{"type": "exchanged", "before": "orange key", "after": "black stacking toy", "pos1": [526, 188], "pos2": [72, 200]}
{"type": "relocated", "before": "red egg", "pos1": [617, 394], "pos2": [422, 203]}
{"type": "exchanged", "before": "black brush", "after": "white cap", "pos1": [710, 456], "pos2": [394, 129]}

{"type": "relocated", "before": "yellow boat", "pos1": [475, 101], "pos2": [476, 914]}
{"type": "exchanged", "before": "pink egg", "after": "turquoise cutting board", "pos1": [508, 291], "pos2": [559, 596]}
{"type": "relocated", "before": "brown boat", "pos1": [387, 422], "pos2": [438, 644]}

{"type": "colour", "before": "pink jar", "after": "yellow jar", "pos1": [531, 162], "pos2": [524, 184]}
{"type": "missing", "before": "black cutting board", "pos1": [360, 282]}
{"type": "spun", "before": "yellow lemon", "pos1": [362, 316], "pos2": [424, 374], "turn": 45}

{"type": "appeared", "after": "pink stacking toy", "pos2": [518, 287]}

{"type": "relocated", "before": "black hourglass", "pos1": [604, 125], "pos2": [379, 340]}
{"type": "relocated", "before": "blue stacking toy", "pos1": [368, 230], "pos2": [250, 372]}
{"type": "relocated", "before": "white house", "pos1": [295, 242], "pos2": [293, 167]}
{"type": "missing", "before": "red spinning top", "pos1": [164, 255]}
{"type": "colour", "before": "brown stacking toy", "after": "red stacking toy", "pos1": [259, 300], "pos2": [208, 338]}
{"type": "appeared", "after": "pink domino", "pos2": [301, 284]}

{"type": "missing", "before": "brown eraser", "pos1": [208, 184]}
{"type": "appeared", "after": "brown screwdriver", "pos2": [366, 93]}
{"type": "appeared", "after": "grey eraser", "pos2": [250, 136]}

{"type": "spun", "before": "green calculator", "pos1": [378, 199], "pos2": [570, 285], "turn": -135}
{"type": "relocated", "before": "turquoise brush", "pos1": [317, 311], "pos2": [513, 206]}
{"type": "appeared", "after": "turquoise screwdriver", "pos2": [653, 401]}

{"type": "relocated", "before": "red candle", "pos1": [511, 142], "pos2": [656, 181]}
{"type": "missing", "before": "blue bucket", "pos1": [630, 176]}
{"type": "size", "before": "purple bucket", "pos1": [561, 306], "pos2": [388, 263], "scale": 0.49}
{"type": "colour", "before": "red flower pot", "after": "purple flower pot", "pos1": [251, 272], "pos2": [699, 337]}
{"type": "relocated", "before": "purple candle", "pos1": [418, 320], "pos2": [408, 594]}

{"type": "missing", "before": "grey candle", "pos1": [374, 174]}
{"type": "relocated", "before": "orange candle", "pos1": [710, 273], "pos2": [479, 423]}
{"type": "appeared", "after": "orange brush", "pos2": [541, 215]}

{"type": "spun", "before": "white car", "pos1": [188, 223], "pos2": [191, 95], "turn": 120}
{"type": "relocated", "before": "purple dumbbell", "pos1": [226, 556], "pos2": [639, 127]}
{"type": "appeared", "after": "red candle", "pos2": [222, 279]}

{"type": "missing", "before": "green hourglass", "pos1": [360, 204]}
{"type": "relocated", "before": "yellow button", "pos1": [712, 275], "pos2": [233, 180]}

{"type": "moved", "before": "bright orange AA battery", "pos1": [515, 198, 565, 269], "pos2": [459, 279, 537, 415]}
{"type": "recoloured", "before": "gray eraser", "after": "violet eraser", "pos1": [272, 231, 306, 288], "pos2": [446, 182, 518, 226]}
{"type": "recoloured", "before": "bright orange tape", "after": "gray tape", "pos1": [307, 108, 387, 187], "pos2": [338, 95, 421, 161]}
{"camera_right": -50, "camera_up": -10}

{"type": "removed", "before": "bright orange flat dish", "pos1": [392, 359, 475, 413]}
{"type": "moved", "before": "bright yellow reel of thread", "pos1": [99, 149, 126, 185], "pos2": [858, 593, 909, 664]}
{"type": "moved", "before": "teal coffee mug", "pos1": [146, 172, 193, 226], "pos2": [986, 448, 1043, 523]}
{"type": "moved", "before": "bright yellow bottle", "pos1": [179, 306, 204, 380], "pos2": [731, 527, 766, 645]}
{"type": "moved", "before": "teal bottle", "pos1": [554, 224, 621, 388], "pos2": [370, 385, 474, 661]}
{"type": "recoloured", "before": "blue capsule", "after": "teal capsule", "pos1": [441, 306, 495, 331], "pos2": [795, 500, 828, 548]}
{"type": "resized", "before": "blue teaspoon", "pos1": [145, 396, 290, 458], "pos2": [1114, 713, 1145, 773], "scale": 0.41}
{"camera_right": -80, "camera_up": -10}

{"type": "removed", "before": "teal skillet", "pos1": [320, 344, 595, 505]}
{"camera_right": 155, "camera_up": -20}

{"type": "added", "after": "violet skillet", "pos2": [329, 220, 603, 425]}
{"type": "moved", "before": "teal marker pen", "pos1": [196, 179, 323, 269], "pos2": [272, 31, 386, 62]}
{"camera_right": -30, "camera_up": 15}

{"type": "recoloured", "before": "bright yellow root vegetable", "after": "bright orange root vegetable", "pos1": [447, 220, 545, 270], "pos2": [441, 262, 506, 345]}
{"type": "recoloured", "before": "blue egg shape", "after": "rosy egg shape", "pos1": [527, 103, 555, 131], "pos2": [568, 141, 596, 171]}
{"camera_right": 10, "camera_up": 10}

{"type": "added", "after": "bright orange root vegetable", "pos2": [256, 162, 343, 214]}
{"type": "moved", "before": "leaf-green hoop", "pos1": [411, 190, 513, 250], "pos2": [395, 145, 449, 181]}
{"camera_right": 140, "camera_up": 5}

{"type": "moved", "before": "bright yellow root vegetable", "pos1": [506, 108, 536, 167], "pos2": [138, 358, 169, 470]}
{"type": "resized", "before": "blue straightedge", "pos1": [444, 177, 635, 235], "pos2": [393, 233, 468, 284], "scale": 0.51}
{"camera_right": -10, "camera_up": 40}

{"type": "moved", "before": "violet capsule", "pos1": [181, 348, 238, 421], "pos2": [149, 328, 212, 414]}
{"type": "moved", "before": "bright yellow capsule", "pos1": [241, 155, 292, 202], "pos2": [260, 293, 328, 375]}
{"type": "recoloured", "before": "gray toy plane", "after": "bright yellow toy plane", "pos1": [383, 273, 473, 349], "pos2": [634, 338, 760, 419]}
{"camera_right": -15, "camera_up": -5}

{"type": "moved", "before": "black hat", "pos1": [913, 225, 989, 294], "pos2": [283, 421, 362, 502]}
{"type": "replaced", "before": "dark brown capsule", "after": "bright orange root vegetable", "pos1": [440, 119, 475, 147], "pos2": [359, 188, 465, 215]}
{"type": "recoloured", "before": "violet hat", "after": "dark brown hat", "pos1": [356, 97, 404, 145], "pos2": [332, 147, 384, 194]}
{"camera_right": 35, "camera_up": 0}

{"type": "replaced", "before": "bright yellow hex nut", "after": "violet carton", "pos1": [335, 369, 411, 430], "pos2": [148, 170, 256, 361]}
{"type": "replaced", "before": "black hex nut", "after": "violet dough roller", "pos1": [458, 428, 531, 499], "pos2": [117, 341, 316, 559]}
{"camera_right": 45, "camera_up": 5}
══════════════════════════════
Reproduce the records above in full and with exact wording.

{"type": "exchanged", "before": "orange key", "after": "black stacking toy", "pos1": [526, 188], "pos2": [72, 200]}
{"type": "relocated", "before": "red egg", "pos1": [617, 394], "pos2": [422, 203]}
{"type": "exchanged", "before": "black brush", "after": "white cap", "pos1": [710, 456], "pos2": [394, 129]}

{"type": "relocated", "before": "yellow boat", "pos1": [475, 101], "pos2": [476, 914]}
{"type": "exchanged", "before": "pink egg", "after": "turquoise cutting board", "pos1": [508, 291], "pos2": [559, 596]}
{"type": "relocated", "before": "brown boat", "pos1": [387, 422], "pos2": [438, 644]}

{"type": "colour", "before": "pink jar", "after": "yellow jar", "pos1": [531, 162], "pos2": [524, 184]}
{"type": "missing", "before": "black cutting board", "pos1": [360, 282]}
{"type": "spun", "before": "yellow lemon", "pos1": [362, 316], "pos2": [424, 374], "turn": 45}

{"type": "appeared", "after": "pink stacking toy", "pos2": [518, 287]}

{"type": "relocated", "before": "black hourglass", "pos1": [604, 125], "pos2": [379, 340]}
{"type": "relocated", "before": "blue stacking toy", "pos1": [368, 230], "pos2": [250, 372]}
{"type": "relocated", "before": "white house", "pos1": [295, 242], "pos2": [293, 167]}
{"type": "missing", "before": "red spinning top", "pos1": [164, 255]}
{"type": "colour", "before": "brown stacking toy", "after": "red stacking toy", "pos1": [259, 300], "pos2": [208, 338]}
{"type": "appeared", "after": "pink domino", "pos2": [301, 284]}

{"type": "missing", "before": "brown eraser", "pos1": [208, 184]}
{"type": "appeared", "after": "brown screwdriver", "pos2": [366, 93]}
{"type": "appeared", "after": "grey eraser", "pos2": [250, 136]}

{"type": "spun", "before": "green calculator", "pos1": [378, 199], "pos2": [570, 285], "turn": -135}
{"type": "relocated", "before": "turquoise brush", "pos1": [317, 311], "pos2": [513, 206]}
{"type": "appeared", "after": "turquoise screwdriver", "pos2": [653, 401]}

{"type": "relocated", "before": "red candle", "pos1": [511, 142], "pos2": [656, 181]}
{"type": "missing", "before": "blue bucket", "pos1": [630, 176]}
{"type": "size", "before": "purple bucket", "pos1": [561, 306], "pos2": [388, 263], "scale": 0.49}
{"type": "colour", "before": "red flower pot", "after": "purple flower pot", "pos1": [251, 272], "pos2": [699, 337]}
{"type": "relocated", "before": "purple candle", "pos1": [418, 320], "pos2": [408, 594]}

{"type": "missing", "before": "grey candle", "pos1": [374, 174]}
{"type": "relocated", "before": "orange candle", "pos1": [710, 273], "pos2": [479, 423]}
{"type": "appeared", "after": "orange brush", "pos2": [541, 215]}

{"type": "spun", "before": "white car", "pos1": [188, 223], "pos2": [191, 95], "turn": 120}
{"type": "relocated", "before": "purple dumbbell", "pos1": [226, 556], "pos2": [639, 127]}
{"type": "appeared", "after": "red candle", "pos2": [222, 279]}

{"type": "missing", "before": "green hourglass", "pos1": [360, 204]}
{"type": "relocated", "before": "yellow button", "pos1": [712, 275], "pos2": [233, 180]}

{"type": "moved", "before": "bright orange AA battery", "pos1": [515, 198, 565, 269], "pos2": [459, 279, 537, 415]}
{"type": "recoloured", "before": "gray eraser", "after": "violet eraser", "pos1": [272, 231, 306, 288], "pos2": [446, 182, 518, 226]}
{"type": "recoloured", "before": "bright orange tape", "after": "gray tape", "pos1": [307, 108, 387, 187], "pos2": [338, 95, 421, 161]}
{"camera_right": -50, "camera_up": -10}

{"type": "removed", "before": "bright orange flat dish", "pos1": [392, 359, 475, 413]}
{"type": "moved", "before": "bright yellow reel of thread", "pos1": [99, 149, 126, 185], "pos2": [858, 593, 909, 664]}
{"type": "moved", "before": "teal coffee mug", "pos1": [146, 172, 193, 226], "pos2": [986, 448, 1043, 523]}
{"type": "moved", "before": "bright yellow bottle", "pos1": [179, 306, 204, 380], "pos2": [731, 527, 766, 645]}
{"type": "moved", "before": "teal bottle", "pos1": [554, 224, 621, 388], "pos2": [370, 385, 474, 661]}
{"type": "recoloured", "before": "blue capsule", "after": "teal capsule", "pos1": [441, 306, 495, 331], "pos2": [795, 500, 828, 548]}
{"type": "resized", "before": "blue teaspoon", "pos1": [145, 396, 290, 458], "pos2": [1114, 713, 1145, 773], "scale": 0.41}
{"camera_right": -80, "camera_up": -10}

{"type": "removed", "before": "teal skillet", "pos1": [320, 344, 595, 505]}
{"camera_right": 155, "camera_up": -20}

{"type": "added", "after": "violet skillet", "pos2": [329, 220, 603, 425]}
{"type": "moved", "before": "teal marker pen", "pos1": [196, 179, 323, 269], "pos2": [272, 31, 386, 62]}
{"camera_right": -30, "camera_up": 15}

{"type": "recoloured", "before": "bright yellow root vegetable", "after": "bright orange root vegetable", "pos1": [447, 220, 545, 270], "pos2": [441, 262, 506, 345]}
{"type": "recoloured", "before": "blue egg shape", "after": "rosy egg shape", "pos1": [527, 103, 555, 131], "pos2": [568, 141, 596, 171]}
{"camera_right": 10, "camera_up": 10}

{"type": "added", "after": "bright orange root vegetable", "pos2": [256, 162, 343, 214]}
{"type": "moved", "before": "leaf-green hoop", "pos1": [411, 190, 513, 250], "pos2": [395, 145, 449, 181]}
{"camera_right": 140, "camera_up": 5}

{"type": "moved", "before": "bright yellow root vegetable", "pos1": [506, 108, 536, 167], "pos2": [138, 358, 169, 470]}
{"type": "resized", "before": "blue straightedge", "pos1": [444, 177, 635, 235], "pos2": [393, 233, 468, 284], "scale": 0.51}
{"camera_right": -10, "camera_up": 40}

{"type": "moved", "before": "violet capsule", "pos1": [181, 348, 238, 421], "pos2": [149, 328, 212, 414]}
{"type": "moved", "before": "bright yellow capsule", "pos1": [241, 155, 292, 202], "pos2": [260, 293, 328, 375]}
{"type": "recoloured", "before": "gray toy plane", "after": "bright yellow toy plane", "pos1": [383, 273, 473, 349], "pos2": [634, 338, 760, 419]}
{"camera_right": -15, "camera_up": -5}

{"type": "moved", "before": "black hat", "pos1": [913, 225, 989, 294], "pos2": [283, 421, 362, 502]}
{"type": "replaced", "before": "dark brown capsule", "after": "bright orange root vegetable", "pos1": [440, 119, 475, 147], "pos2": [359, 188, 465, 215]}
{"type": "recoloured", "before": "violet hat", "after": "dark brown hat", "pos1": [356, 97, 404, 145], "pos2": [332, 147, 384, 194]}
{"camera_right": 35, "camera_up": 0}

{"type": "replaced", "before": "bright yellow hex nut", "after": "violet carton", "pos1": [335, 369, 411, 430], "pos2": [148, 170, 256, 361]}
{"type": "replaced", "before": "black hex nut", "after": "violet dough roller", "pos1": [458, 428, 531, 499], "pos2": [117, 341, 316, 559]}
{"camera_right": 45, "camera_up": 5}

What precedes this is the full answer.